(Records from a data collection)
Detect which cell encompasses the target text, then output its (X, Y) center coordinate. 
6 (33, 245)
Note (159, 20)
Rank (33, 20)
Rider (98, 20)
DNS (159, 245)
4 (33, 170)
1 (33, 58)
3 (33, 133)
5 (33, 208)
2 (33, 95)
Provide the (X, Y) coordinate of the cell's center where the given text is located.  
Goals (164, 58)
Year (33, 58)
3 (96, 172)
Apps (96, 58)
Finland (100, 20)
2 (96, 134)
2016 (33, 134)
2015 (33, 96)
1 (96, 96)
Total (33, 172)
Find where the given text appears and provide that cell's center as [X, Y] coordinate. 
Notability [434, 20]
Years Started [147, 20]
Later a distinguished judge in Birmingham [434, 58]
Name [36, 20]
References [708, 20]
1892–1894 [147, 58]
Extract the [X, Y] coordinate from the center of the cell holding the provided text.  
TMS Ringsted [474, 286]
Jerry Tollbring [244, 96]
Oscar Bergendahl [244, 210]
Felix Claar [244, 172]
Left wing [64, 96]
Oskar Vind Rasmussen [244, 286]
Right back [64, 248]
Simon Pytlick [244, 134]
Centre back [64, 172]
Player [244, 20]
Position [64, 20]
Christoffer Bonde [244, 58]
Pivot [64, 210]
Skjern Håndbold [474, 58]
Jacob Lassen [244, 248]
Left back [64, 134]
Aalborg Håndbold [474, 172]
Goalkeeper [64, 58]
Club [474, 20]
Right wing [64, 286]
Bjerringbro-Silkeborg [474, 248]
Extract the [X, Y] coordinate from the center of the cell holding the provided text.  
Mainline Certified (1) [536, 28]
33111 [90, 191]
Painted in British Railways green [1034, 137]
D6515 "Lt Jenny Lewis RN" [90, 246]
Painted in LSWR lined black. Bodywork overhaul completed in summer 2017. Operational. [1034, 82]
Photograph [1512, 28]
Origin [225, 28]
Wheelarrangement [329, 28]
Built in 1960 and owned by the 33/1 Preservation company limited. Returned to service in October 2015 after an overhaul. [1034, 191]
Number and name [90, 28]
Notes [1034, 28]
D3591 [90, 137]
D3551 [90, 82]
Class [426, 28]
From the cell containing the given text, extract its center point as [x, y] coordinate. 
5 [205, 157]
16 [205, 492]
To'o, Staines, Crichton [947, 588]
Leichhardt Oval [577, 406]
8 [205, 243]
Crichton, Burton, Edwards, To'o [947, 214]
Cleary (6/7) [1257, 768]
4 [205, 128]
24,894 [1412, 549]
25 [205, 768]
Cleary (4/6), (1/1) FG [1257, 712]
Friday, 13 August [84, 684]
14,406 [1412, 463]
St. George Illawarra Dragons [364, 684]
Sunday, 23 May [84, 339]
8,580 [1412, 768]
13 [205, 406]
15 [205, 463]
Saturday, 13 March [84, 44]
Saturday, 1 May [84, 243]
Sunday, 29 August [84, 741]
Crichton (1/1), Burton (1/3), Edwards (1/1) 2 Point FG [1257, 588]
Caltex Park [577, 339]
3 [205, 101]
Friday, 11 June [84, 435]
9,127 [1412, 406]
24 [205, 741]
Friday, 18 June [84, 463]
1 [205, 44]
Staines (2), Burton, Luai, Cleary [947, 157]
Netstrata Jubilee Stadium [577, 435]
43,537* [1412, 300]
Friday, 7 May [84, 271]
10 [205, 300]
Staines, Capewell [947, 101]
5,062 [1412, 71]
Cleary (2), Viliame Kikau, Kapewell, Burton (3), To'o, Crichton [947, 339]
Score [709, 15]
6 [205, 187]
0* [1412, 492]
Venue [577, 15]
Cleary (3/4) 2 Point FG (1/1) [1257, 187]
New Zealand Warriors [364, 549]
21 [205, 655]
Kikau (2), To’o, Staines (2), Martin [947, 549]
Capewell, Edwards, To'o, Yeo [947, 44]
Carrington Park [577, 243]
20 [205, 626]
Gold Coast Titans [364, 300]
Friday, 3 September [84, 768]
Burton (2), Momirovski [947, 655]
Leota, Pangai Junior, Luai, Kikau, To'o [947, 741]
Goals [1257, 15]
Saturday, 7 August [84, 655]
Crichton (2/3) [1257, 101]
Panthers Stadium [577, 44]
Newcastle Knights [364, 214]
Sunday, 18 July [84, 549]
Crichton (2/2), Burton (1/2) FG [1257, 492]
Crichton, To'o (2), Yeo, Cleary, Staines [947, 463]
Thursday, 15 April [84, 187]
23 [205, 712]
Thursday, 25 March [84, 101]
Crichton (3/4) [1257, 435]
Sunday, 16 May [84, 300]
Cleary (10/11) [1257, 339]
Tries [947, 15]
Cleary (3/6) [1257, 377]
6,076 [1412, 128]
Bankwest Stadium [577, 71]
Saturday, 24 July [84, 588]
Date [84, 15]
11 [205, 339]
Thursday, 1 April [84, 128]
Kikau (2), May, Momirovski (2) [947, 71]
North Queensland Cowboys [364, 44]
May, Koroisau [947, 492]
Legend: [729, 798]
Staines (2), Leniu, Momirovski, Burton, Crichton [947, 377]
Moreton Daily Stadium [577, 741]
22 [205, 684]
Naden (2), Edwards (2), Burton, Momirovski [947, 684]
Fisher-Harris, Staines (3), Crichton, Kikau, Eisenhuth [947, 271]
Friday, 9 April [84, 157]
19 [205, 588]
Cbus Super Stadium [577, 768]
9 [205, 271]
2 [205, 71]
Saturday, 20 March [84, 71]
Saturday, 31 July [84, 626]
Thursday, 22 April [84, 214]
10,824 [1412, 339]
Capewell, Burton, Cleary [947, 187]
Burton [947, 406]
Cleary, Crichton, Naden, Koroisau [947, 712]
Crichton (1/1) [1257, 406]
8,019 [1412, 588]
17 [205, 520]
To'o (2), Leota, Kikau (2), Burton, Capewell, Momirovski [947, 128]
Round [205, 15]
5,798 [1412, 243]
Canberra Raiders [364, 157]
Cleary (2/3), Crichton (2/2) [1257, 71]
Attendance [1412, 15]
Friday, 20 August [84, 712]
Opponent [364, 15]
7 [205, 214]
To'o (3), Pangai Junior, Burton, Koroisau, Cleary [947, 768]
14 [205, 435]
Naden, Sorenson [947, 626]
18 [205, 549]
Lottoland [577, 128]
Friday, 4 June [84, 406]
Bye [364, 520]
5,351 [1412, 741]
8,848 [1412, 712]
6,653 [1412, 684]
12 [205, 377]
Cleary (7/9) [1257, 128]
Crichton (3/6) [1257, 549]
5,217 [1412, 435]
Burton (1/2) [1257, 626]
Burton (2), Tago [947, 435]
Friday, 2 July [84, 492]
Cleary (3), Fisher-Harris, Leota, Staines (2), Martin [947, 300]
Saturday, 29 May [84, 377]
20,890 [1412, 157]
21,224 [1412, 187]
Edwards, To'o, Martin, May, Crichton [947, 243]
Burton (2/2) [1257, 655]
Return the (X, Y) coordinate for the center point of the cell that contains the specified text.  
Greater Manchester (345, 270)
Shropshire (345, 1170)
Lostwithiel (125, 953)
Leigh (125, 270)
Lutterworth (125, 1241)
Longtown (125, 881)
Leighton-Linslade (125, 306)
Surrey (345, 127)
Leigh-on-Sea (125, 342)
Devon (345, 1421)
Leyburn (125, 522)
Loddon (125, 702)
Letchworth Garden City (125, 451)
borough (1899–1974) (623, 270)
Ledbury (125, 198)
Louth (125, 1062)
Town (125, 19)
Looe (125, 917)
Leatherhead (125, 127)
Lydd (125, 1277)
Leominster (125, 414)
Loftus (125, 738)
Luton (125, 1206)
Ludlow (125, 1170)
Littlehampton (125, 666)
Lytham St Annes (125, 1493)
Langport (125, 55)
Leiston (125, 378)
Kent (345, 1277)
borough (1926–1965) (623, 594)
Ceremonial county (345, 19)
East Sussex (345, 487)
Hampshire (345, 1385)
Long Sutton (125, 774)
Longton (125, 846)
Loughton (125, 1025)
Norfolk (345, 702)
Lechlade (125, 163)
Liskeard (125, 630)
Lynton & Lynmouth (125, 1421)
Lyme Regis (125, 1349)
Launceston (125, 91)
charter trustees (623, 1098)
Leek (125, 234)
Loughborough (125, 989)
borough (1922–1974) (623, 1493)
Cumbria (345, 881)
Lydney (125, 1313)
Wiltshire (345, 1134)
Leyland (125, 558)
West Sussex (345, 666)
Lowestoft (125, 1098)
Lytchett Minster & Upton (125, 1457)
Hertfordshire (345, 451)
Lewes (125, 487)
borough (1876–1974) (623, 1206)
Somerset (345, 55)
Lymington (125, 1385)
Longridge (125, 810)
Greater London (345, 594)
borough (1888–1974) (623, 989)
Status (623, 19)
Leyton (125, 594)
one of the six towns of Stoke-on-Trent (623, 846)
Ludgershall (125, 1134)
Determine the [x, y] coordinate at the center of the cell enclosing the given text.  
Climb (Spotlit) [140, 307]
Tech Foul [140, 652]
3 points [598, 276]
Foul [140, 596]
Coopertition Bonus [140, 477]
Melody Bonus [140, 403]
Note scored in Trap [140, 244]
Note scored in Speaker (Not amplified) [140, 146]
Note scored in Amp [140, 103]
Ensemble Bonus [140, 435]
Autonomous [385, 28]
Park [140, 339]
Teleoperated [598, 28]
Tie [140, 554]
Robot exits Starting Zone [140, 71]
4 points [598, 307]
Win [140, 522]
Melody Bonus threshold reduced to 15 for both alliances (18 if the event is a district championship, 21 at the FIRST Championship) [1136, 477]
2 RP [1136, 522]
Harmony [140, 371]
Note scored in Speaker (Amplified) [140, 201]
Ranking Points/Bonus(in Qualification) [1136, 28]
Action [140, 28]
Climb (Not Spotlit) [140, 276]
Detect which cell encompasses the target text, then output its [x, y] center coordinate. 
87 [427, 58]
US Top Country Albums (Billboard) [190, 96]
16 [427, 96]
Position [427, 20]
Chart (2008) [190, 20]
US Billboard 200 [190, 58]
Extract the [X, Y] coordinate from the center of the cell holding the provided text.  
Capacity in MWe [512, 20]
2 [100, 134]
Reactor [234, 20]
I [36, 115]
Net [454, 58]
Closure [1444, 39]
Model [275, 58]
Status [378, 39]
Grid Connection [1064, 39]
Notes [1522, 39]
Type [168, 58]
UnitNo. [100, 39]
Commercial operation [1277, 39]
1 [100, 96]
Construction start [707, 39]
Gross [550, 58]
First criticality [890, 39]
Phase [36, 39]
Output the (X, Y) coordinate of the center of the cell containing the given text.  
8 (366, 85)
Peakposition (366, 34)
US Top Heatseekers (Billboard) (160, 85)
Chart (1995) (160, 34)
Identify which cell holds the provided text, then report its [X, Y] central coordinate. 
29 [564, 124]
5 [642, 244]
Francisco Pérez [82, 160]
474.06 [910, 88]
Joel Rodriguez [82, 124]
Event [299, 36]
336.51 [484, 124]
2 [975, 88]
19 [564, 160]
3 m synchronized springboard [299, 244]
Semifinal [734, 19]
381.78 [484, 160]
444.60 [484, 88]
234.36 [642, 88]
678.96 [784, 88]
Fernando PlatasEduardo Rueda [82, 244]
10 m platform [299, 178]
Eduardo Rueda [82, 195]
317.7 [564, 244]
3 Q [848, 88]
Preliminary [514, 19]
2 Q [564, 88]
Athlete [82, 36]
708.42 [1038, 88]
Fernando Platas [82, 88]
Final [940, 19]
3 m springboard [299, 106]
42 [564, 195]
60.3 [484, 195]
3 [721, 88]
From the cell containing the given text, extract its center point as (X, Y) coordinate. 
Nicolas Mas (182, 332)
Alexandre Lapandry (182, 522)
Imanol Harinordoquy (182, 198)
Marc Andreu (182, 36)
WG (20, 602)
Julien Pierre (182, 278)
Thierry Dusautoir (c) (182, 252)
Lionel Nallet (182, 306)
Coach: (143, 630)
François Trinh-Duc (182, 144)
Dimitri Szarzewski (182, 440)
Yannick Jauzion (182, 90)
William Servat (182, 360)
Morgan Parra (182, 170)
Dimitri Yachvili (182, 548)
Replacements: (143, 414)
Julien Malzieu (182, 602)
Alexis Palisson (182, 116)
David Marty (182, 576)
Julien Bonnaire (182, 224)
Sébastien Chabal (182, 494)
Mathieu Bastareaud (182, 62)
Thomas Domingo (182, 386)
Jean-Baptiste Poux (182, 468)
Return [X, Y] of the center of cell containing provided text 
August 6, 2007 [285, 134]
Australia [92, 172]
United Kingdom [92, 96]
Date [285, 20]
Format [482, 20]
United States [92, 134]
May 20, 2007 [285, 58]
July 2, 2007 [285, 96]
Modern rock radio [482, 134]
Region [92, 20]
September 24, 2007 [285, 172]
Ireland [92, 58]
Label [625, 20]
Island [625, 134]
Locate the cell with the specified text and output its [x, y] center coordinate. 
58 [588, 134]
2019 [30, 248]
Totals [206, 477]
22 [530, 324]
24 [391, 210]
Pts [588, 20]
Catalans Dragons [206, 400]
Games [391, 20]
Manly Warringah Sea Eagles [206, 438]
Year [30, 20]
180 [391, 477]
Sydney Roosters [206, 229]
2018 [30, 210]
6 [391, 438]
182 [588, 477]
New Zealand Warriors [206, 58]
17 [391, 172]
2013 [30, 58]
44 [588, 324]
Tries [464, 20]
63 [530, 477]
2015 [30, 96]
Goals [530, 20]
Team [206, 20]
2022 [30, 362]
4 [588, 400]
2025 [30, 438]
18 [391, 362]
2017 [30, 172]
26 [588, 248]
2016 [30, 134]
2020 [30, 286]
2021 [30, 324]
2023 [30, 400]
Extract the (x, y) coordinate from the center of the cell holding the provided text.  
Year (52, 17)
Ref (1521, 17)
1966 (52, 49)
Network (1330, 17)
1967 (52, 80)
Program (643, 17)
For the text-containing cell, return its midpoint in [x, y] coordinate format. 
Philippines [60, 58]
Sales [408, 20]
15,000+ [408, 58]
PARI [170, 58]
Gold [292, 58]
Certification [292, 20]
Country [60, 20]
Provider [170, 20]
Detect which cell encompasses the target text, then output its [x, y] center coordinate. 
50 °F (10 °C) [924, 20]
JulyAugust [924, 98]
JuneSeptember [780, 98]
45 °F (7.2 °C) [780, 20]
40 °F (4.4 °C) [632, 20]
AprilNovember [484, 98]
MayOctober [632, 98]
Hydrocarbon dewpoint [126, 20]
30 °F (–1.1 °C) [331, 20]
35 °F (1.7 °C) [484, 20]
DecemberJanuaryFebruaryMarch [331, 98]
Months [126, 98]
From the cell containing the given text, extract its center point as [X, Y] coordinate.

## WHAT TO DO
Reproduce the entries verbatim, starting from the first line of the entries and going on through the line that contains "1892–1894 [147, 58]".

## TASK OUTPUT
Detect which cell encompasses the target text, then output its (X, Y) center coordinate. 
6 (33, 245)
Note (159, 20)
Rank (33, 20)
Rider (98, 20)
DNS (159, 245)
4 (33, 170)
1 (33, 58)
3 (33, 133)
5 (33, 208)
2 (33, 95)
Provide the (X, Y) coordinate of the cell's center where the given text is located.  
Goals (164, 58)
Year (33, 58)
3 (96, 172)
Apps (96, 58)
Finland (100, 20)
2 (96, 134)
2016 (33, 134)
2015 (33, 96)
1 (96, 96)
Total (33, 172)
Find where the given text appears and provide that cell's center as [X, Y] coordinate. 
Notability [434, 20]
Years Started [147, 20]
Later a distinguished judge in Birmingham [434, 58]
Name [36, 20]
References [708, 20]
1892–1894 [147, 58]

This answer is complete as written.